§ **DIRECTIONS FOR THIS TASK**
Could you transcribe every record below exactly as it stands?

§ **PROVIDED RECORDS**
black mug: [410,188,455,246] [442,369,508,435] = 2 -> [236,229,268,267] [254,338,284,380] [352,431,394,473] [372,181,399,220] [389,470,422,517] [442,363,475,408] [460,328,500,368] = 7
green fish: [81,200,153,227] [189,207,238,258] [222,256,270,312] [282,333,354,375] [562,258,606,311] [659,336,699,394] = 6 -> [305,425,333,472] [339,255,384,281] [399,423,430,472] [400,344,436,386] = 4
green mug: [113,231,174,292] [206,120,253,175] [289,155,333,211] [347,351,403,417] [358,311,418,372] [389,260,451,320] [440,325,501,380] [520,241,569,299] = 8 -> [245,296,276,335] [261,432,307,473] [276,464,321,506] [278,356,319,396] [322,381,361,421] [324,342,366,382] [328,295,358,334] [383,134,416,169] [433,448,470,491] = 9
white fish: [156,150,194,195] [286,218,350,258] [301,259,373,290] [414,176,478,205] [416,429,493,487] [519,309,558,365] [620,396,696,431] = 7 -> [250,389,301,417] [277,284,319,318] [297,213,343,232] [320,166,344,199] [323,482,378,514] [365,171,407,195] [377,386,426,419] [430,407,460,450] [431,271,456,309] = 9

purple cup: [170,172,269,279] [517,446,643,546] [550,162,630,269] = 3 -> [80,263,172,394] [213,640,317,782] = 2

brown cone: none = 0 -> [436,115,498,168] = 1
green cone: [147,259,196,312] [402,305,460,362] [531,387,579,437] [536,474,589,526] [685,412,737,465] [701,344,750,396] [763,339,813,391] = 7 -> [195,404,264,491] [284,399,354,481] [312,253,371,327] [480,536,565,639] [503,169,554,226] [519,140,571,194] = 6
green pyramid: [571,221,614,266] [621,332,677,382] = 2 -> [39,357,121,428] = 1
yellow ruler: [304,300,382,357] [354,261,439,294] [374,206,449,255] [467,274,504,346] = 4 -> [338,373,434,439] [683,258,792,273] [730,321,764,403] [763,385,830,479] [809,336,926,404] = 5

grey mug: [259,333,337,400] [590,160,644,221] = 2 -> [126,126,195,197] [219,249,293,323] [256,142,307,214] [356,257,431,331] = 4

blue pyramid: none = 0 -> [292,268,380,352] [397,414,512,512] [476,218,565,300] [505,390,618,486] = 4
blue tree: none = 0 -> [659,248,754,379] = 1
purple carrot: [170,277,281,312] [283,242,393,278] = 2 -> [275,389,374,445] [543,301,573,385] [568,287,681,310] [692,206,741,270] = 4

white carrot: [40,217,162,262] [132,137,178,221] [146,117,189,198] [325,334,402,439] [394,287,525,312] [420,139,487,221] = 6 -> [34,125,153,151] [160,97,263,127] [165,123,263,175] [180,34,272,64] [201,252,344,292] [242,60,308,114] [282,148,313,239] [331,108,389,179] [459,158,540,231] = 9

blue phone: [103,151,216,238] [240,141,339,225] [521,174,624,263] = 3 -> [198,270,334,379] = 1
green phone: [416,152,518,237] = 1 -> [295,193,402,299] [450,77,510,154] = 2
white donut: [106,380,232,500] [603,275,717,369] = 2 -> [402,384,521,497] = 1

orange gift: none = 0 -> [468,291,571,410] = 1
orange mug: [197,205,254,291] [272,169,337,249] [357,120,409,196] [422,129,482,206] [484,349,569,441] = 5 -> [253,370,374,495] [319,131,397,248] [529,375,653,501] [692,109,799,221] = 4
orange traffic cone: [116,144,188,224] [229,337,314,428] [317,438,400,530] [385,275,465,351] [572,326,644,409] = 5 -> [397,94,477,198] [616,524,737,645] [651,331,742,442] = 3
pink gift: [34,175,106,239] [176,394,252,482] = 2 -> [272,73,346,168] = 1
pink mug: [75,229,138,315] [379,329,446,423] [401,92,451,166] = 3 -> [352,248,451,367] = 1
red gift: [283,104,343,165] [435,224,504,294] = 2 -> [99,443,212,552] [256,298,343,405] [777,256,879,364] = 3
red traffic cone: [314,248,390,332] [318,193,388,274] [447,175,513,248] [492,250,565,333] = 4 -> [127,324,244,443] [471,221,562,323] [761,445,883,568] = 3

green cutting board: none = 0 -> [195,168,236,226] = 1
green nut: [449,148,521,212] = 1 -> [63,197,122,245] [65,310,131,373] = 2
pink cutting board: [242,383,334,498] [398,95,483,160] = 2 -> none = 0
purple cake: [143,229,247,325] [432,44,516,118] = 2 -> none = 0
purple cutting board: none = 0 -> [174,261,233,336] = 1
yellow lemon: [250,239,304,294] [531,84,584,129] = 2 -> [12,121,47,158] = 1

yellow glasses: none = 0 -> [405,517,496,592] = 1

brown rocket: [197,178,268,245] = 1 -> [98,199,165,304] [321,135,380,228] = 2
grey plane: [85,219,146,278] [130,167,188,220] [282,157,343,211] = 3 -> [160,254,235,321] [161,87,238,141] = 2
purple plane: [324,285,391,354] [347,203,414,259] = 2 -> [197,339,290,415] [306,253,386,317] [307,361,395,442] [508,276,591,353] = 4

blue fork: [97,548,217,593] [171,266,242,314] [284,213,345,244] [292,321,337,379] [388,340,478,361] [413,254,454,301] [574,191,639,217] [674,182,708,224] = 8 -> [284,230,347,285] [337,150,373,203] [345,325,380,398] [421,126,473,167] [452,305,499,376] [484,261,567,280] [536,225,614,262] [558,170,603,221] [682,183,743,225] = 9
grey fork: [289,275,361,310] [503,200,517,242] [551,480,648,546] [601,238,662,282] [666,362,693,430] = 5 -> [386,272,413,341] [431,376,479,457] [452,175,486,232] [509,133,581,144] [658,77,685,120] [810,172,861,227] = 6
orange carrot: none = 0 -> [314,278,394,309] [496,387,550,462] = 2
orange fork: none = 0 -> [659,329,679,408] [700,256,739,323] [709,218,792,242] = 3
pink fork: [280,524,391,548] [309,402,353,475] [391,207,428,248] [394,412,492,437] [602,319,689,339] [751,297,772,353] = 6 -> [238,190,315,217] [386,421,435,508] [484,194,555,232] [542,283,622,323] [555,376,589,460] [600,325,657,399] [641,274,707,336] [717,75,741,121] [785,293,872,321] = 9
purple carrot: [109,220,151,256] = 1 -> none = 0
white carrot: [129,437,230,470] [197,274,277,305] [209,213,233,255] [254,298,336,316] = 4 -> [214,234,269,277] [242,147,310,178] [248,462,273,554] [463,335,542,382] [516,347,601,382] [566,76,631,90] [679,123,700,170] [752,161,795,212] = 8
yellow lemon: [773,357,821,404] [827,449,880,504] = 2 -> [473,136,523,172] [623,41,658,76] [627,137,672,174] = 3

§ **YOUR RESPONSE**
black mug: [410,188,455,246] [442,369,508,435] = 2 -> [236,229,268,267] [254,338,284,380] [352,431,394,473] [372,181,399,220] [389,470,422,517] [442,363,475,408] [460,328,500,368] = 7
green fish: [81,200,153,227] [189,207,238,258] [222,256,270,312] [282,333,354,375] [562,258,606,311] [659,336,699,394] = 6 -> [305,425,333,472] [339,255,384,281] [399,423,430,472] [400,344,436,386] = 4
green mug: [113,231,174,292] [206,120,253,175] [289,155,333,211] [347,351,403,417] [358,311,418,372] [389,260,451,320] [440,325,501,380] [520,241,569,299] = 8 -> [245,296,276,335] [261,432,307,473] [276,464,321,506] [278,356,319,396] [322,381,361,421] [324,342,366,382] [328,295,358,334] [383,134,416,169] [433,448,470,491] = 9
white fish: [156,150,194,195] [286,218,350,258] [301,259,373,290] [414,176,478,205] [416,429,493,487] [519,309,558,365] [620,396,696,431] = 7 -> [250,389,301,417] [277,284,319,318] [297,213,343,232] [320,166,344,199] [323,482,378,514] [365,171,407,195] [377,386,426,419] [430,407,460,450] [431,271,456,309] = 9

purple cup: [170,172,269,279] [517,446,643,546] [550,162,630,269] = 3 -> [80,263,172,394] [213,640,317,782] = 2

brown cone: none = 0 -> [436,115,498,168] = 1
green cone: [147,259,196,312] [402,305,460,362] [531,387,579,437] [536,474,589,526] [685,412,737,465] [701,344,750,396] [763,339,813,391] = 7 -> [195,404,264,491] [284,399,354,481] [312,253,371,327] [480,536,565,639] [503,169,554,226] [519,140,571,194] = 6
green pyramid: [571,221,614,266] [621,332,677,382] = 2 -> [39,357,121,428] = 1
yellow ruler: [304,300,382,357] [354,261,439,294] [374,206,449,255] [467,274,504,346] = 4 -> [338,373,434,439] [683,258,792,273] [730,321,764,403] [763,385,830,479] [809,336,926,404] = 5

grey mug: [259,333,337,400] [590,160,644,221] = 2 -> [126,126,195,197] [219,249,293,323] [256,142,307,214] [356,257,431,331] = 4

blue pyramid: none = 0 -> [292,268,380,352] [397,414,512,512] [476,218,565,300] [505,390,618,486] = 4
blue tree: none = 0 -> [659,248,754,379] = 1
purple carrot: [170,277,281,312] [283,242,393,278] = 2 -> [275,389,374,445] [543,301,573,385] [568,287,681,310] [692,206,741,270] = 4

white carrot: [40,217,162,262] [132,137,178,221] [146,117,189,198] [325,334,402,439] [394,287,525,312] [420,139,487,221] = 6 -> [34,125,153,151] [160,97,263,127] [165,123,263,175] [180,34,272,64] [201,252,344,292] [242,60,308,114] [282,148,313,239] [331,108,389,179] [459,158,540,231] = 9

blue phone: [103,151,216,238] [240,141,339,225] [521,174,624,263] = 3 -> [198,270,334,379] = 1
green phone: [416,152,518,237] = 1 -> [295,193,402,299] [450,77,510,154] = 2
white donut: [106,380,232,500] [603,275,717,369] = 2 -> [402,384,521,497] = 1

orange gift: none = 0 -> [468,291,571,410] = 1
orange mug: [197,205,254,291] [272,169,337,249] [357,120,409,196] [422,129,482,206] [484,349,569,441] = 5 -> [253,370,374,495] [319,131,397,248] [529,375,653,501] [692,109,799,221] = 4
orange traffic cone: [116,144,188,224] [229,337,314,428] [317,438,400,530] [385,275,465,351] [572,326,644,409] = 5 -> [397,94,477,198] [616,524,737,645] [651,331,742,442] = 3
pink gift: [34,175,106,239] [176,394,252,482] = 2 -> [272,73,346,168] = 1
pink mug: [75,229,138,315] [379,329,446,423] [401,92,451,166] = 3 -> [352,248,451,367] = 1
red gift: [283,104,343,165] [435,224,504,294] = 2 -> [99,443,212,552] [256,298,343,405] [777,256,879,364] = 3
red traffic cone: [314,248,390,332] [318,193,388,274] [447,175,513,248] [492,250,565,333] = 4 -> [127,324,244,443] [471,221,562,323] [761,445,883,568] = 3

green cutting board: none = 0 -> [195,168,236,226] = 1
green nut: [449,148,521,212] = 1 -> [63,197,122,245] [65,310,131,373] = 2
pink cutting board: [242,383,334,498] [398,95,483,160] = 2 -> none = 0
purple cake: [143,229,247,325] [432,44,516,118] = 2 -> none = 0
purple cutting board: none = 0 -> [174,261,233,336] = 1
yellow lemon: [250,239,304,294] [531,84,584,129] = 2 -> [12,121,47,158] = 1

yellow glasses: none = 0 -> [405,517,496,592] = 1

brown rocket: [197,178,268,245] = 1 -> [98,199,165,304] [321,135,380,228] = 2
grey plane: [85,219,146,278] [130,167,188,220] [282,157,343,211] = 3 -> [160,254,235,321] [161,87,238,141] = 2
purple plane: [324,285,391,354] [347,203,414,259] = 2 -> [197,339,290,415] [306,253,386,317] [307,361,395,442] [508,276,591,353] = 4

blue fork: [97,548,217,593] [171,266,242,314] [284,213,345,244] [292,321,337,379] [388,340,478,361] [413,254,454,301] [574,191,639,217] [674,182,708,224] = 8 -> [284,230,347,285] [337,150,373,203] [345,325,380,398] [421,126,473,167] [452,305,499,376] [484,261,567,280] [536,225,614,262] [558,170,603,221] [682,183,743,225] = 9
grey fork: [289,275,361,310] [503,200,517,242] [551,480,648,546] [601,238,662,282] [666,362,693,430] = 5 -> [386,272,413,341] [431,376,479,457] [452,175,486,232] [509,133,581,144] [658,77,685,120] [810,172,861,227] = 6
orange carrot: none = 0 -> [314,278,394,309] [496,387,550,462] = 2
orange fork: none = 0 -> [659,329,679,408] [700,256,739,323] [709,218,792,242] = 3
pink fork: [280,524,391,548] [309,402,353,475] [391,207,428,248] [394,412,492,437] [602,319,689,339] [751,297,772,353] = 6 -> [238,190,315,217] [386,421,435,508] [484,194,555,232] [542,283,622,323] [555,376,589,460] [600,325,657,399] [641,274,707,336] [717,75,741,121] [785,293,872,321] = 9
purple carrot: [109,220,151,256] = 1 -> none = 0
white carrot: [129,437,230,470] [197,274,277,305] [209,213,233,255] [254,298,336,316] = 4 -> [214,234,269,277] [242,147,310,178] [248,462,273,554] [463,335,542,382] [516,347,601,382] [566,76,631,90] [679,123,700,170] [752,161,795,212] = 8
yellow lemon: [773,357,821,404] [827,449,880,504] = 2 -> [473,136,523,172] [623,41,658,76] [627,137,672,174] = 3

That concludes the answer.